What you need to do
Print all entries precisely as they are written.

*** The records

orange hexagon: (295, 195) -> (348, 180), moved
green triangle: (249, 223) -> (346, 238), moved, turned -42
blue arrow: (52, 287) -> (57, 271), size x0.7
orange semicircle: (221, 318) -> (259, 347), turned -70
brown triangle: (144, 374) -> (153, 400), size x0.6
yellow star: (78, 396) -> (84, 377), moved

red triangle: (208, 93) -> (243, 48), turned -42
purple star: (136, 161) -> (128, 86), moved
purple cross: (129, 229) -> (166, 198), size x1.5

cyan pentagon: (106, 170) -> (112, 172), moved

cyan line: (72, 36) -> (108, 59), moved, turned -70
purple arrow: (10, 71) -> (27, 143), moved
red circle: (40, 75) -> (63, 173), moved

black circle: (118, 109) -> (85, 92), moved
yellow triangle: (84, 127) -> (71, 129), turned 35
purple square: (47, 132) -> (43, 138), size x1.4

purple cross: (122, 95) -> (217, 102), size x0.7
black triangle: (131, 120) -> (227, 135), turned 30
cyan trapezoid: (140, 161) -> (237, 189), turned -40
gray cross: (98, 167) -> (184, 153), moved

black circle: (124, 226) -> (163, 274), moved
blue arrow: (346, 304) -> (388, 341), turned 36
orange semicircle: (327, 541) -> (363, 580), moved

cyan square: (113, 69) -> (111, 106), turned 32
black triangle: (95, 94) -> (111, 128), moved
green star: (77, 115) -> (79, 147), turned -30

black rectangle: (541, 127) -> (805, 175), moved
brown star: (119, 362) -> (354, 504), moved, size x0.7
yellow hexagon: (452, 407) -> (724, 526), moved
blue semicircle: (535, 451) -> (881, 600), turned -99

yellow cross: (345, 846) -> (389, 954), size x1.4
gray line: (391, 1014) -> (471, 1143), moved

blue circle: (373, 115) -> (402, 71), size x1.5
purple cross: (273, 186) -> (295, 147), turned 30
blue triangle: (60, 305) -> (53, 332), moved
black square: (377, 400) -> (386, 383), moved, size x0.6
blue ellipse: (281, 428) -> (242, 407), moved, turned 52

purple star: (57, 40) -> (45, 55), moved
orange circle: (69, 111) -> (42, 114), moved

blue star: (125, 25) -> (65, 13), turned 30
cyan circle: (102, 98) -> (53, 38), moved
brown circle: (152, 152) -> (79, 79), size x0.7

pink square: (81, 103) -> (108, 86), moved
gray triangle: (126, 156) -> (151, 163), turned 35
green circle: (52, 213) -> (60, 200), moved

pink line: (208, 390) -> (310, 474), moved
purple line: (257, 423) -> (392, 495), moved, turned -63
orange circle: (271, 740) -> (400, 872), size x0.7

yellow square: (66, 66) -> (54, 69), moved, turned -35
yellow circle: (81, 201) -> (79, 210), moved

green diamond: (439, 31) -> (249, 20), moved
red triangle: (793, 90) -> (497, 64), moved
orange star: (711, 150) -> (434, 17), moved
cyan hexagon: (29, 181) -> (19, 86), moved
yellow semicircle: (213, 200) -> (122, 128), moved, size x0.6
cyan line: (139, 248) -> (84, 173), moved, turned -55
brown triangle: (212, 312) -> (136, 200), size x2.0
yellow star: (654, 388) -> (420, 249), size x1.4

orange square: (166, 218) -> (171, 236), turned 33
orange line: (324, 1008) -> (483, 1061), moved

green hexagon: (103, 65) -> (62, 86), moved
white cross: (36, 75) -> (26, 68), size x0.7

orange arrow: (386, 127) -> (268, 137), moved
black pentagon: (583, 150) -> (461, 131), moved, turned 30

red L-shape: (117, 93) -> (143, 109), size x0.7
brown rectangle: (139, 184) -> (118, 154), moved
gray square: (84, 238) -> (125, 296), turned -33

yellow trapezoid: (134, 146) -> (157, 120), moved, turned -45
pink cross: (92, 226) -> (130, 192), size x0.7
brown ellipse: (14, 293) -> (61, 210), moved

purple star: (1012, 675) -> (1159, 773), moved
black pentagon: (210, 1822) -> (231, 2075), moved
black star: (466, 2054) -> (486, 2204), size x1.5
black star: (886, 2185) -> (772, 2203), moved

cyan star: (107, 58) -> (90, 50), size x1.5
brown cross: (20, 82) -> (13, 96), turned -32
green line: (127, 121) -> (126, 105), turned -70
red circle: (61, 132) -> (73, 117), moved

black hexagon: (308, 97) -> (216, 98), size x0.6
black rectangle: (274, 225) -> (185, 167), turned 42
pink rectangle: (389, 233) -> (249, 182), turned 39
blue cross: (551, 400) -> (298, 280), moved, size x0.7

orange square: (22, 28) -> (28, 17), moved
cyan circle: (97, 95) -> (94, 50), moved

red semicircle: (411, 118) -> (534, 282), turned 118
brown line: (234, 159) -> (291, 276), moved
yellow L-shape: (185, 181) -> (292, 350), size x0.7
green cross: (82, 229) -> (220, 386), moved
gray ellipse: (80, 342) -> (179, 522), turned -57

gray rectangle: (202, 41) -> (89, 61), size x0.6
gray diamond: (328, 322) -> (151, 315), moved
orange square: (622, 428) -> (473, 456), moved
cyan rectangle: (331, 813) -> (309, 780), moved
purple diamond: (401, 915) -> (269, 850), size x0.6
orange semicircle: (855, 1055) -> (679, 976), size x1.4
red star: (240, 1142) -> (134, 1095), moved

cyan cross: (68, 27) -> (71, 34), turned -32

******

Finished exercise
orange hexagon: (295, 195) -> (348, 180), moved
green triangle: (249, 223) -> (346, 238), moved, turned -42
blue arrow: (52, 287) -> (57, 271), size x0.7
orange semicircle: (221, 318) -> (259, 347), turned -70
brown triangle: (144, 374) -> (153, 400), size x0.6
yellow star: (78, 396) -> (84, 377), moved

red triangle: (208, 93) -> (243, 48), turned -42
purple star: (136, 161) -> (128, 86), moved
purple cross: (129, 229) -> (166, 198), size x1.5

cyan pentagon: (106, 170) -> (112, 172), moved

cyan line: (72, 36) -> (108, 59), moved, turned -70
purple arrow: (10, 71) -> (27, 143), moved
red circle: (40, 75) -> (63, 173), moved

black circle: (118, 109) -> (85, 92), moved
yellow triangle: (84, 127) -> (71, 129), turned 35
purple square: (47, 132) -> (43, 138), size x1.4

purple cross: (122, 95) -> (217, 102), size x0.7
black triangle: (131, 120) -> (227, 135), turned 30
cyan trapezoid: (140, 161) -> (237, 189), turned -40
gray cross: (98, 167) -> (184, 153), moved

black circle: (124, 226) -> (163, 274), moved
blue arrow: (346, 304) -> (388, 341), turned 36
orange semicircle: (327, 541) -> (363, 580), moved

cyan square: (113, 69) -> (111, 106), turned 32
black triangle: (95, 94) -> (111, 128), moved
green star: (77, 115) -> (79, 147), turned -30

black rectangle: (541, 127) -> (805, 175), moved
brown star: (119, 362) -> (354, 504), moved, size x0.7
yellow hexagon: (452, 407) -> (724, 526), moved
blue semicircle: (535, 451) -> (881, 600), turned -99

yellow cross: (345, 846) -> (389, 954), size x1.4
gray line: (391, 1014) -> (471, 1143), moved

blue circle: (373, 115) -> (402, 71), size x1.5
purple cross: (273, 186) -> (295, 147), turned 30
blue triangle: (60, 305) -> (53, 332), moved
black square: (377, 400) -> (386, 383), moved, size x0.6
blue ellipse: (281, 428) -> (242, 407), moved, turned 52

purple star: (57, 40) -> (45, 55), moved
orange circle: (69, 111) -> (42, 114), moved

blue star: (125, 25) -> (65, 13), turned 30
cyan circle: (102, 98) -> (53, 38), moved
brown circle: (152, 152) -> (79, 79), size x0.7

pink square: (81, 103) -> (108, 86), moved
gray triangle: (126, 156) -> (151, 163), turned 35
green circle: (52, 213) -> (60, 200), moved

pink line: (208, 390) -> (310, 474), moved
purple line: (257, 423) -> (392, 495), moved, turned -63
orange circle: (271, 740) -> (400, 872), size x0.7

yellow square: (66, 66) -> (54, 69), moved, turned -35
yellow circle: (81, 201) -> (79, 210), moved

green diamond: (439, 31) -> (249, 20), moved
red triangle: (793, 90) -> (497, 64), moved
orange star: (711, 150) -> (434, 17), moved
cyan hexagon: (29, 181) -> (19, 86), moved
yellow semicircle: (213, 200) -> (122, 128), moved, size x0.6
cyan line: (139, 248) -> (84, 173), moved, turned -55
brown triangle: (212, 312) -> (136, 200), size x2.0
yellow star: (654, 388) -> (420, 249), size x1.4

orange square: (166, 218) -> (171, 236), turned 33
orange line: (324, 1008) -> (483, 1061), moved

green hexagon: (103, 65) -> (62, 86), moved
white cross: (36, 75) -> (26, 68), size x0.7

orange arrow: (386, 127) -> (268, 137), moved
black pentagon: (583, 150) -> (461, 131), moved, turned 30

red L-shape: (117, 93) -> (143, 109), size x0.7
brown rectangle: (139, 184) -> (118, 154), moved
gray square: (84, 238) -> (125, 296), turned -33

yellow trapezoid: (134, 146) -> (157, 120), moved, turned -45
pink cross: (92, 226) -> (130, 192), size x0.7
brown ellipse: (14, 293) -> (61, 210), moved

purple star: (1012, 675) -> (1159, 773), moved
black pentagon: (210, 1822) -> (231, 2075), moved
black star: (466, 2054) -> (486, 2204), size x1.5
black star: (886, 2185) -> (772, 2203), moved

cyan star: (107, 58) -> (90, 50), size x1.5
brown cross: (20, 82) -> (13, 96), turned -32
green line: (127, 121) -> (126, 105), turned -70
red circle: (61, 132) -> (73, 117), moved

black hexagon: (308, 97) -> (216, 98), size x0.6
black rectangle: (274, 225) -> (185, 167), turned 42
pink rectangle: (389, 233) -> (249, 182), turned 39
blue cross: (551, 400) -> (298, 280), moved, size x0.7

orange square: (22, 28) -> (28, 17), moved
cyan circle: (97, 95) -> (94, 50), moved

red semicircle: (411, 118) -> (534, 282), turned 118
brown line: (234, 159) -> (291, 276), moved
yellow L-shape: (185, 181) -> (292, 350), size x0.7
green cross: (82, 229) -> (220, 386), moved
gray ellipse: (80, 342) -> (179, 522), turned -57

gray rectangle: (202, 41) -> (89, 61), size x0.6
gray diamond: (328, 322) -> (151, 315), moved
orange square: (622, 428) -> (473, 456), moved
cyan rectangle: (331, 813) -> (309, 780), moved
purple diamond: (401, 915) -> (269, 850), size x0.6
orange semicircle: (855, 1055) -> (679, 976), size x1.4
red star: (240, 1142) -> (134, 1095), moved

cyan cross: (68, 27) -> (71, 34), turned -32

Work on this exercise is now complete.